• [PROBLEM STATEMENT]
Where a line in the listing below contains the word "none", copy that line.

• [SUPPLIED ENTRIES]
*** Begin section ***

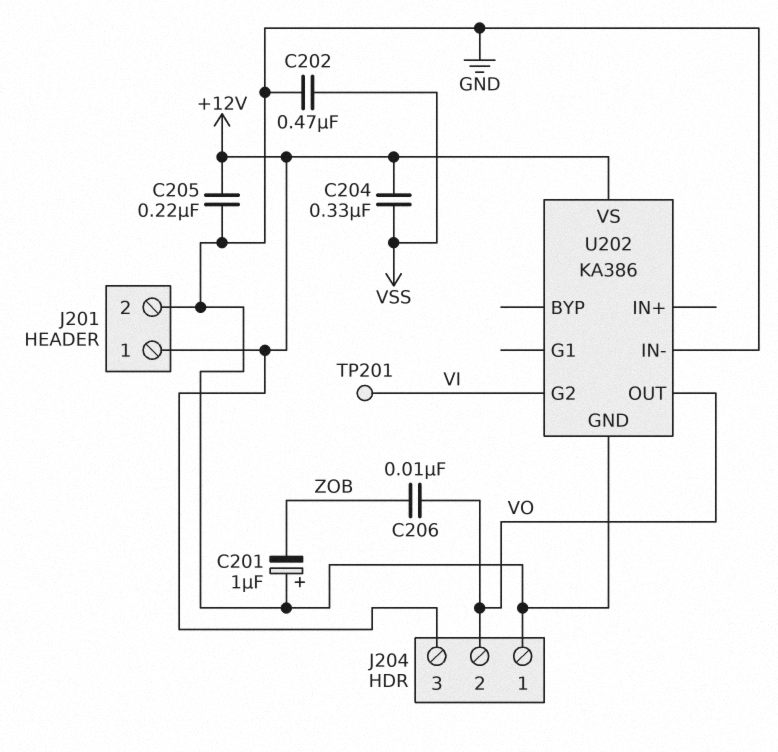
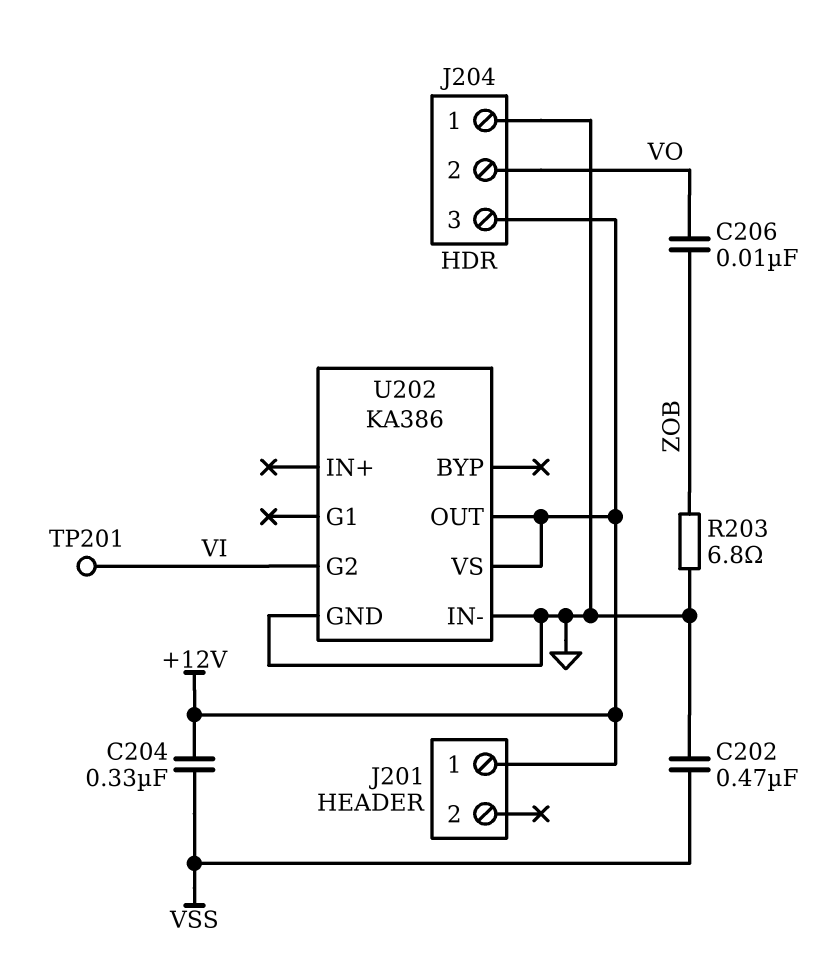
C201: 1uF (plus GND, minus ZOB) -> none
C205: 220nF (+12V, GND) -> none
J201 pin 2: GND -> none
R203: none -> 6.8 (GND, ZOB)
U202 pin OUT: VO -> +12V

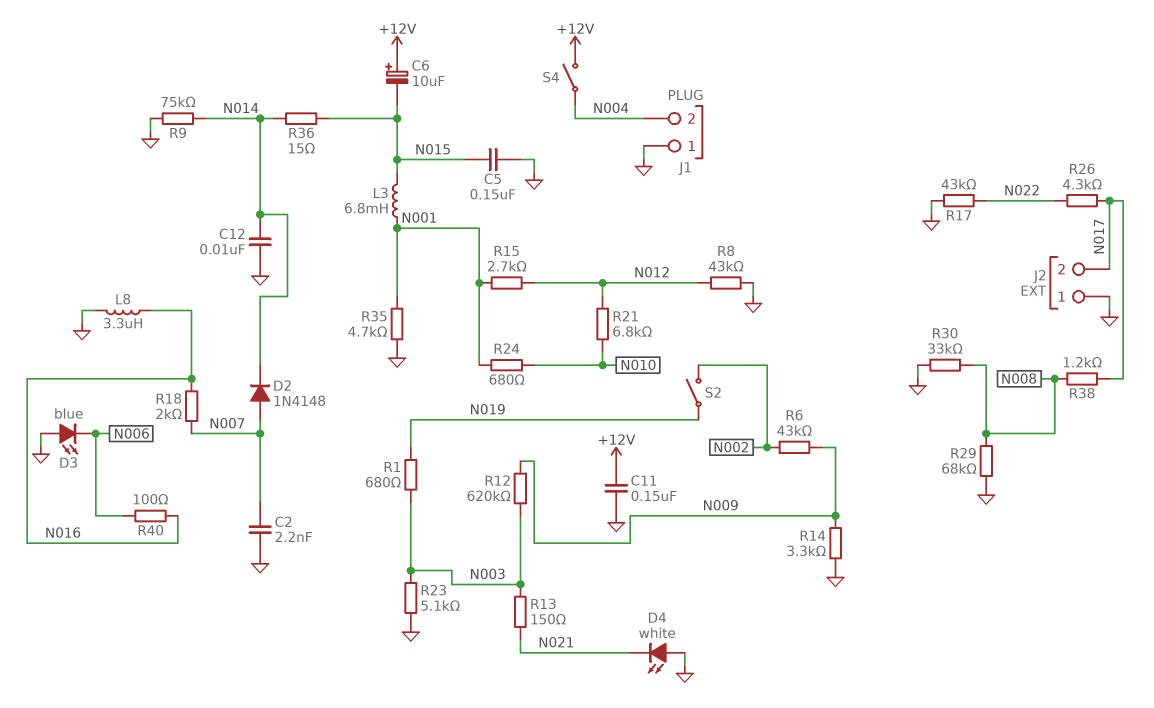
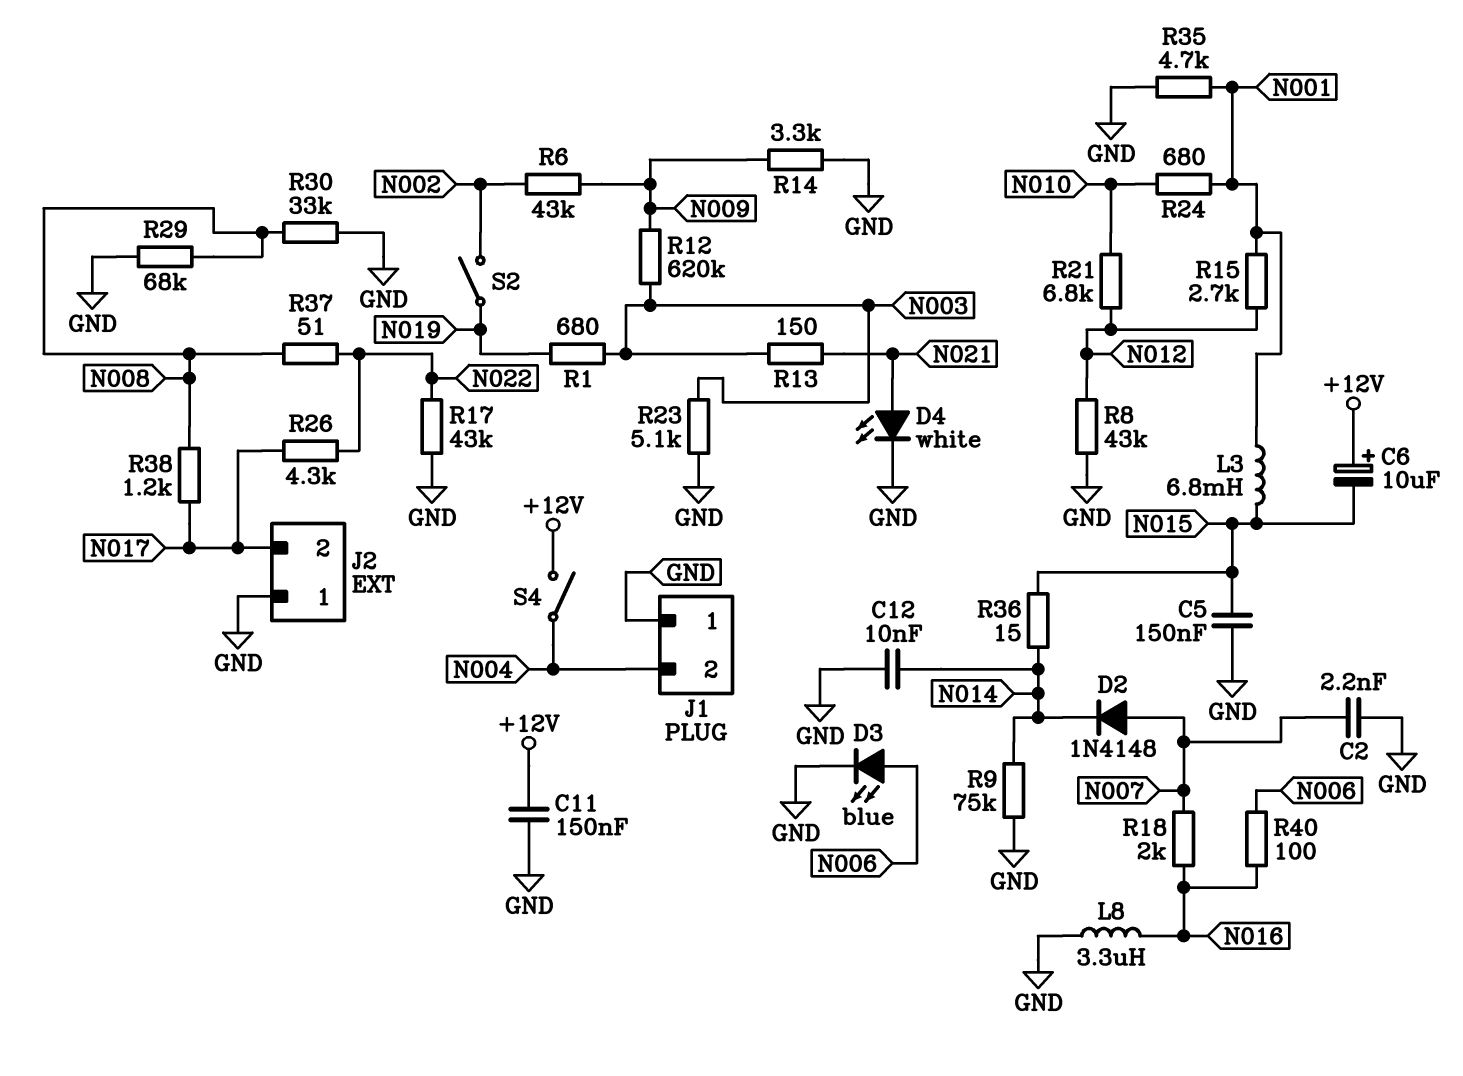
D3: LED blue (A GND, K N006) -> LED blue (A N006, K GND)
D4: LED white (A GND, K N021) -> LED white (A N021, K GND)
R37: none -> 51 (N008, N022)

*** End section ***

• [YOUR RESPONSE]
C201: 1uF (plus GND, minus ZOB) -> none
C205: 220nF (+12V, GND) -> none
J201 pin 2: GND -> none
R203: none -> 6.8 (GND, ZOB)
R37: none -> 51 (N008, N022)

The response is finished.